### Provided records
══════════════════════════════

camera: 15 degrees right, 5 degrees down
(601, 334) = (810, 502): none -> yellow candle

══════════════════════════════

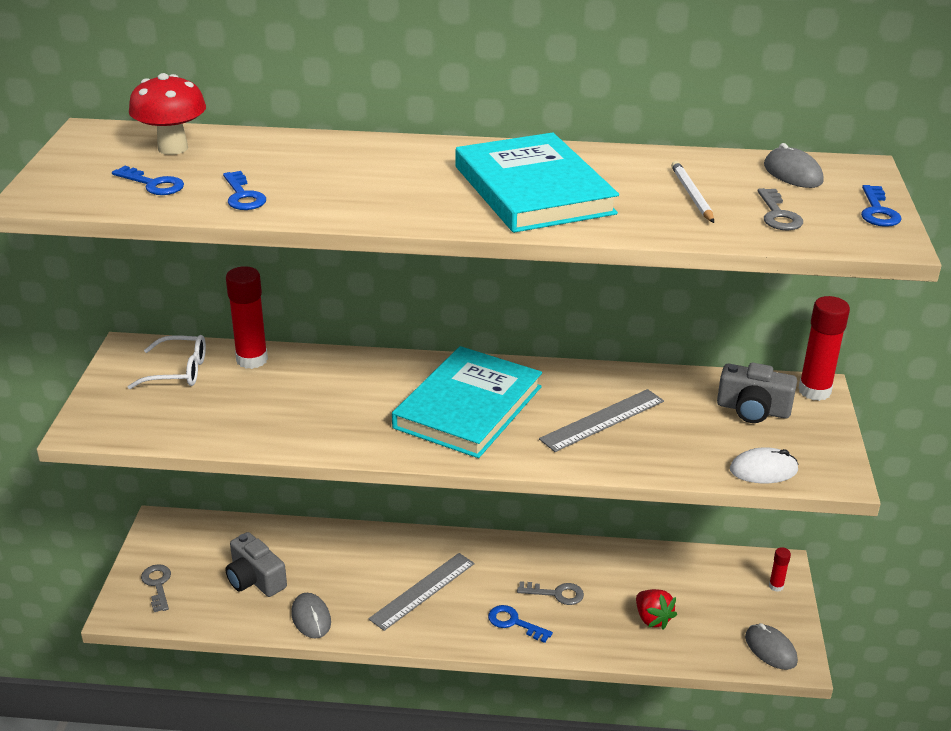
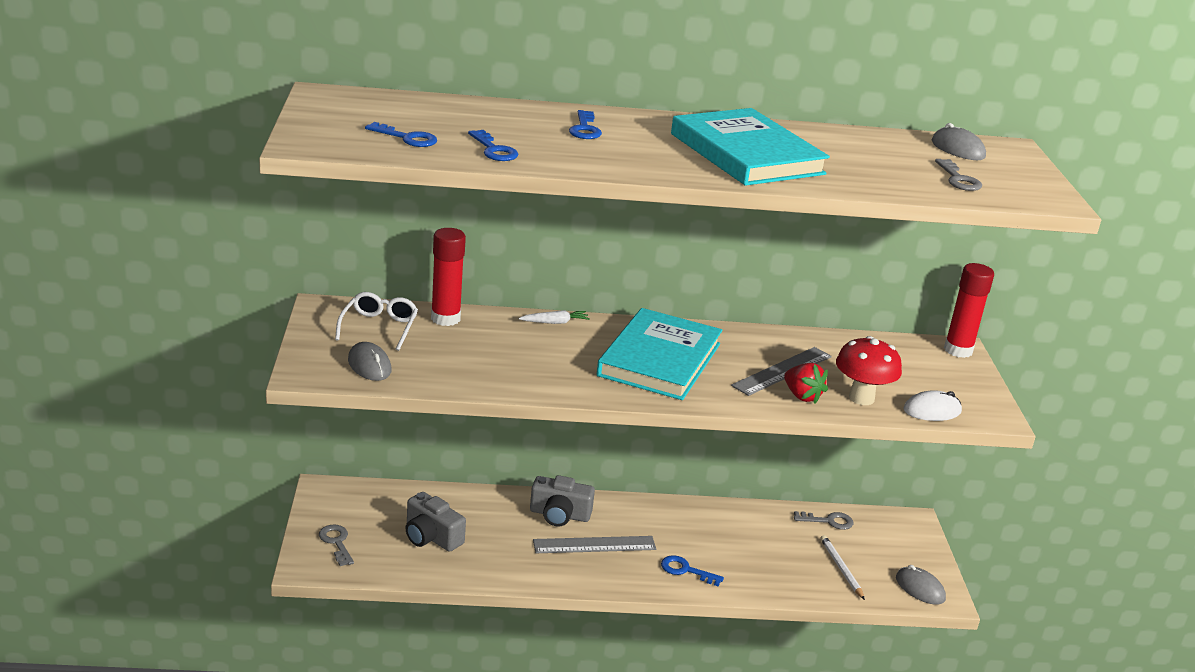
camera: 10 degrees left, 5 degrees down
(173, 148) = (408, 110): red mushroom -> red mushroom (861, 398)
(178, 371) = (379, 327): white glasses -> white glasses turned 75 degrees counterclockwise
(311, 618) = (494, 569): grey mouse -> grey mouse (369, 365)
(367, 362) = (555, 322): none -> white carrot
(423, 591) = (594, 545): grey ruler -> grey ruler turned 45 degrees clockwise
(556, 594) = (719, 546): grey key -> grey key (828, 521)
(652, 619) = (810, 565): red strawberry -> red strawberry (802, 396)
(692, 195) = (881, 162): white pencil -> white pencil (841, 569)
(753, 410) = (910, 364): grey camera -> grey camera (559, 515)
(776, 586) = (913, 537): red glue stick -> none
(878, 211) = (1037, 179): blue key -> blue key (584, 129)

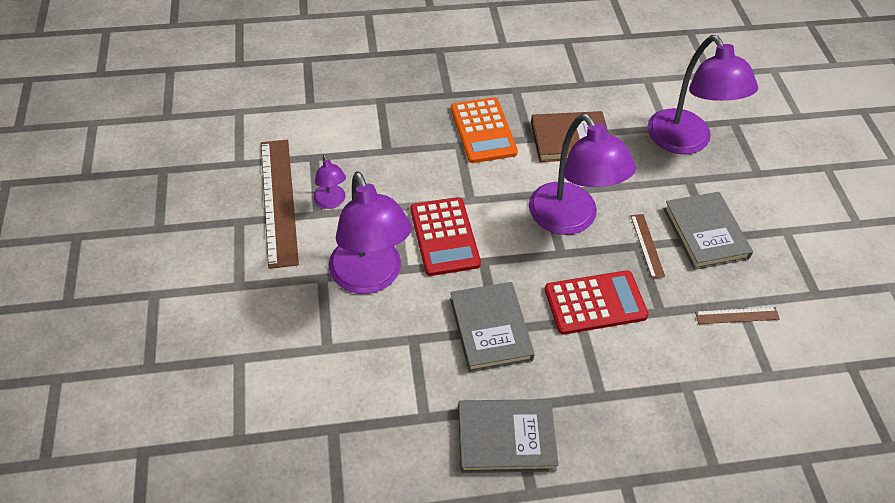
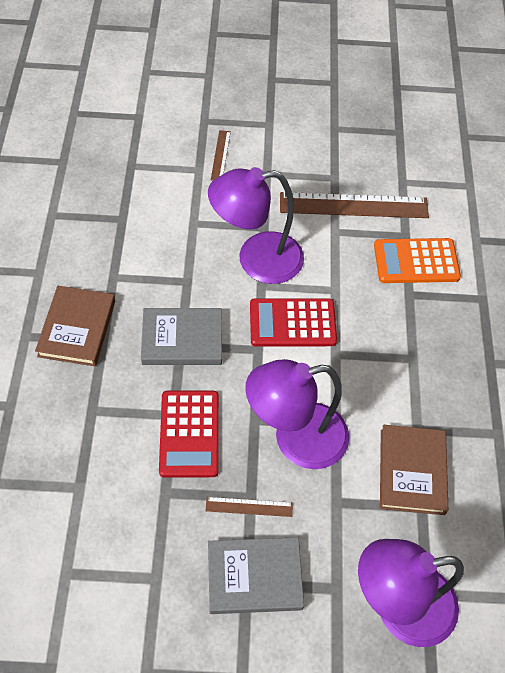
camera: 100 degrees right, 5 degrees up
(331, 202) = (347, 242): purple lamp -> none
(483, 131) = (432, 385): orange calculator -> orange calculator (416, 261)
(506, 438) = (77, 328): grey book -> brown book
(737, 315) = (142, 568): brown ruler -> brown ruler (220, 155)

══════════════════════════════

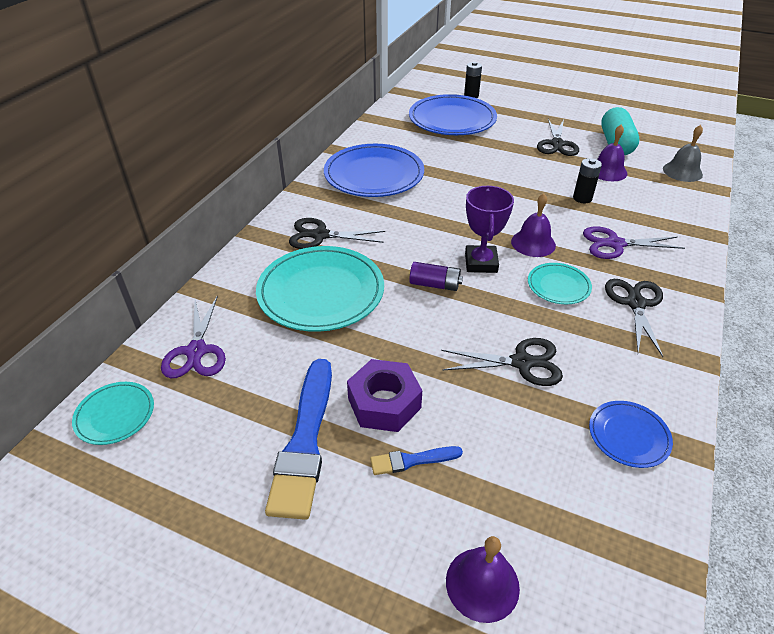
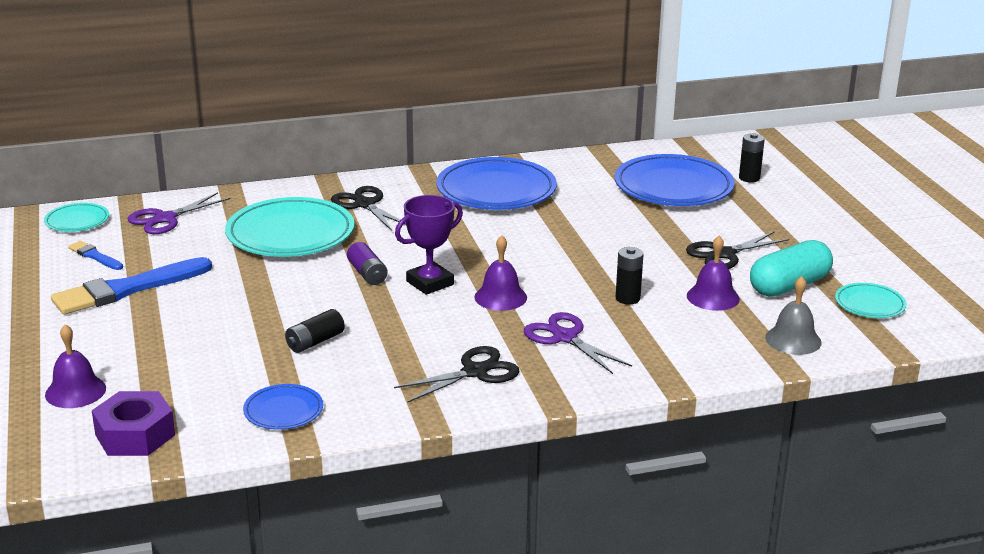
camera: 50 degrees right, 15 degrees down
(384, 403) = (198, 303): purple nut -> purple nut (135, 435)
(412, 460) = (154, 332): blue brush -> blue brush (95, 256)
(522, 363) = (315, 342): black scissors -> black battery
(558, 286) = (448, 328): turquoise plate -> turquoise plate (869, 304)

══════════════════════════════

Using the entries above, output exactly the lines between the line holding "camera: 15 degrees right, 5 degrees down" and the line holding "(601, 334) = (810, 502): none", end lines included, and nothing more.

### Solution for this task
camera: 15 degrees right, 5 degrees down
(601, 334) = (810, 502): none -> yellow candle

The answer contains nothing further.